» **Description of the task**
Your task is to transcribe, word for word, the line containing "brown jar [588,462,688,592] -> none" and all lines that follow it to the end of the entries. Leave out the pictures.

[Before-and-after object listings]

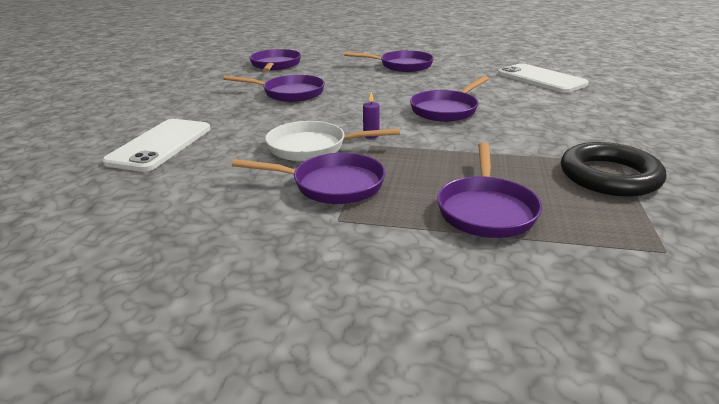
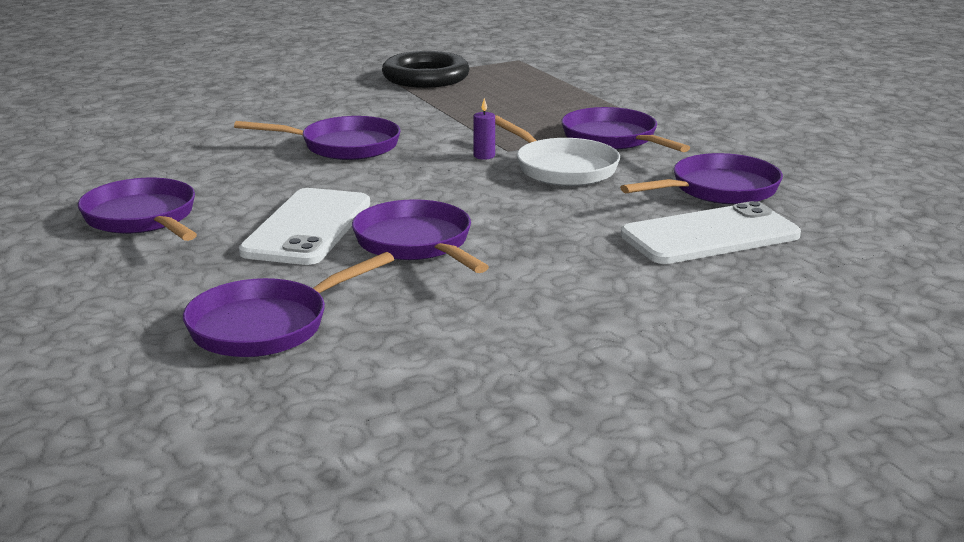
camera: 130 degrees left, 5 degrees down
purple pan [437,142,542,238] -> purple pan moved to [620,153,783,205]
white phone [498,63,589,93] -> white phone moved to [239,188,370,265]

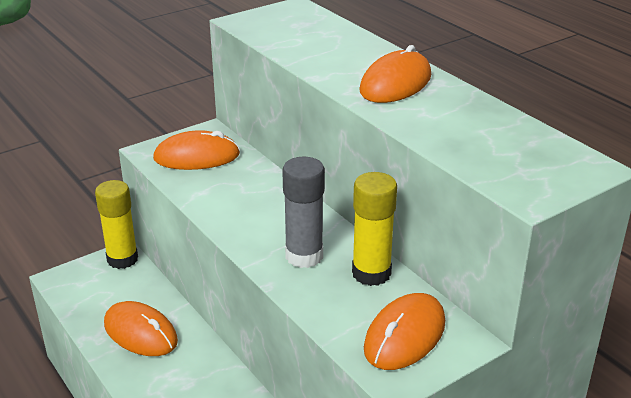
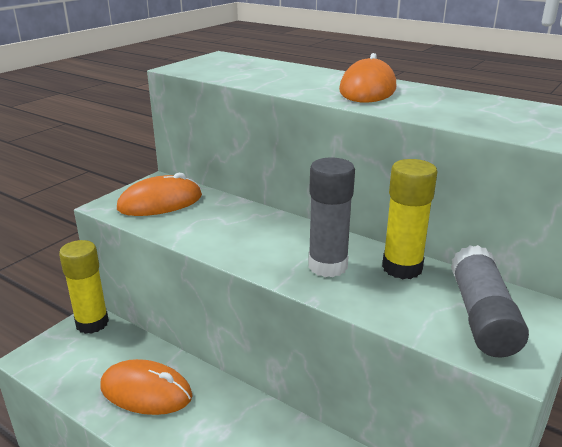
camera: 20 degrees left, 5 degrees down
orange mouse [364,293,445,370] -> grey glue stick [451,245,529,358]

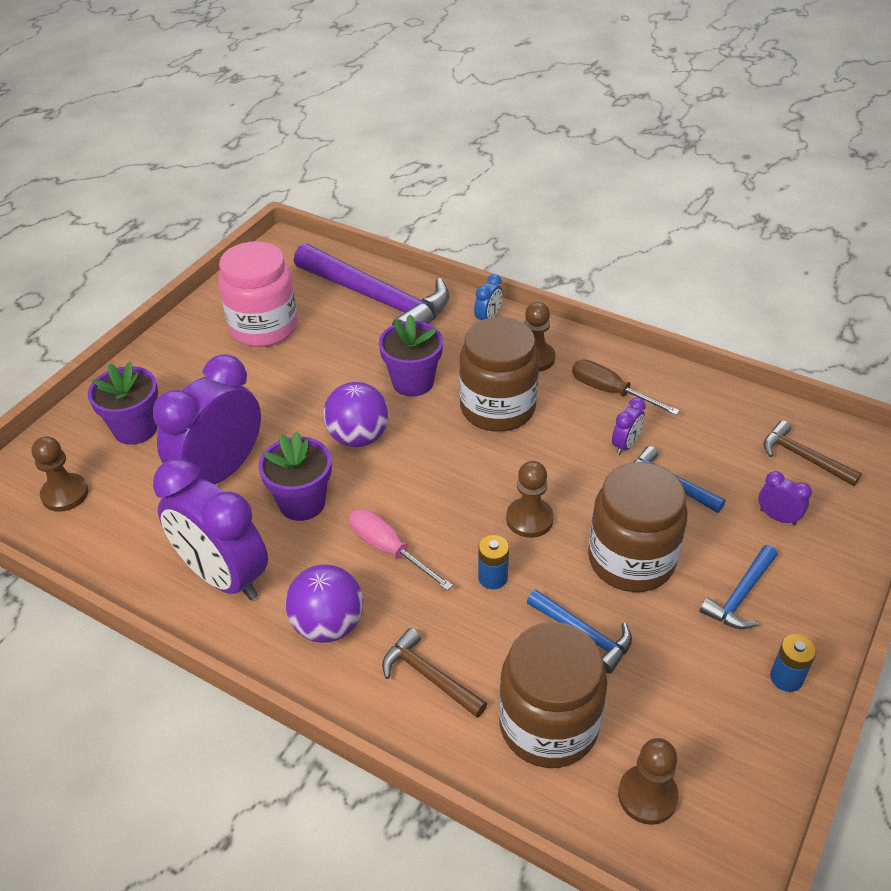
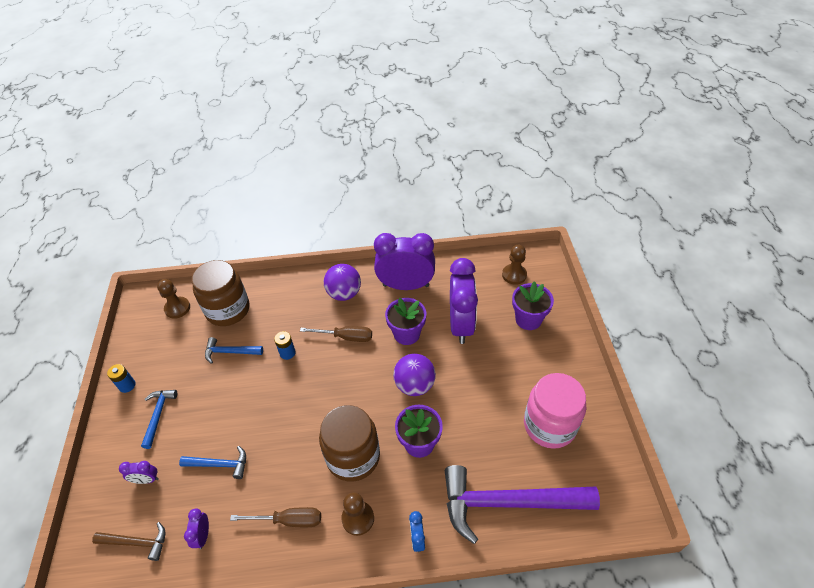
camera: 145 degrees right, 5 degrees up
pink screwdriver [349,509,453,591] -> brown screwdriver [300,326,372,342]
brown hammer [382,628,487,718] -> none
brown pawn [506,461,554,538] -> none
brown jar [588,462,688,592] -> none
purple clock [612,397,646,455] -> purple clock moved to [184,509,209,549]

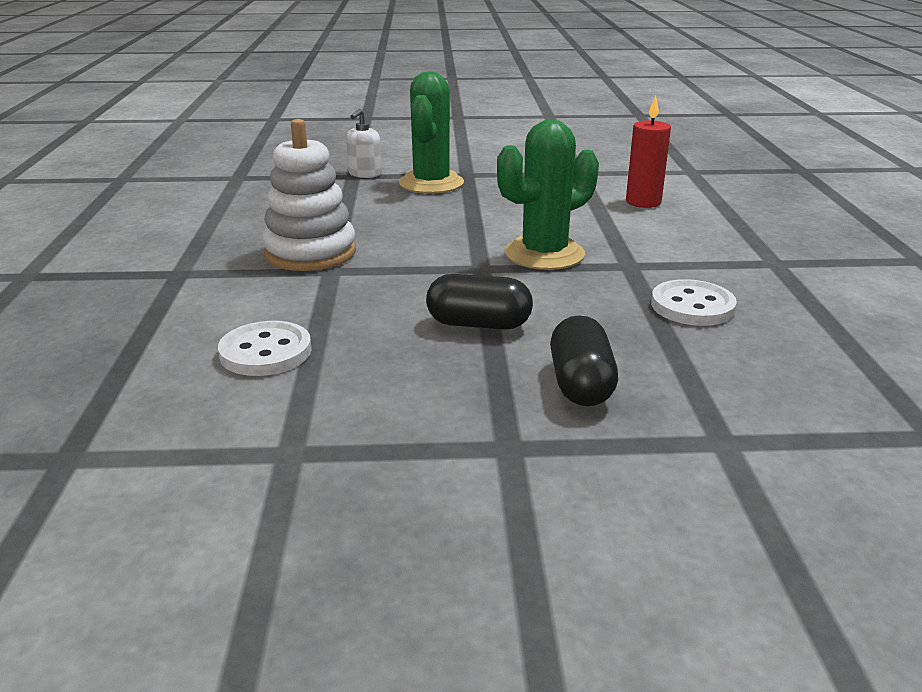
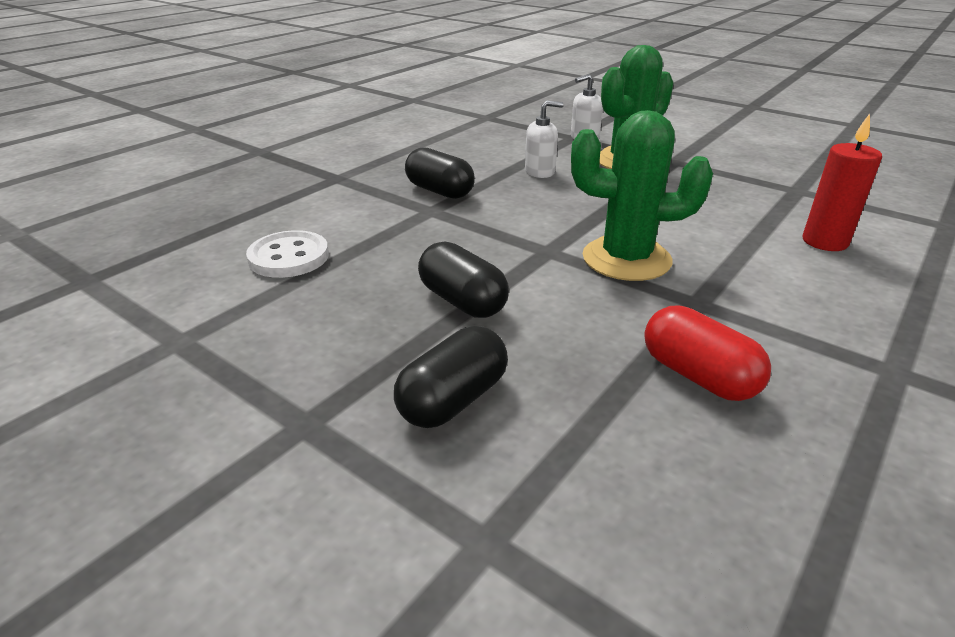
camera: 40 degrees right, 5 degrees up
white stacking toy [262,119,356,271] -> black capsule [405,147,475,199]
white button [651,279,737,326] -> red capsule [644,305,771,401]
none -> white soap dispenser [525,100,563,178]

» **Response box**
brown jar [588,462,688,592] -> none
purple clock [612,397,646,455] -> purple clock moved to [184,509,209,549]

camera: 40 degrees right, 5 degrees up
white stacking toy [262,119,356,271] -> black capsule [405,147,475,199]
white button [651,279,737,326] -> red capsule [644,305,771,401]
none -> white soap dispenser [525,100,563,178]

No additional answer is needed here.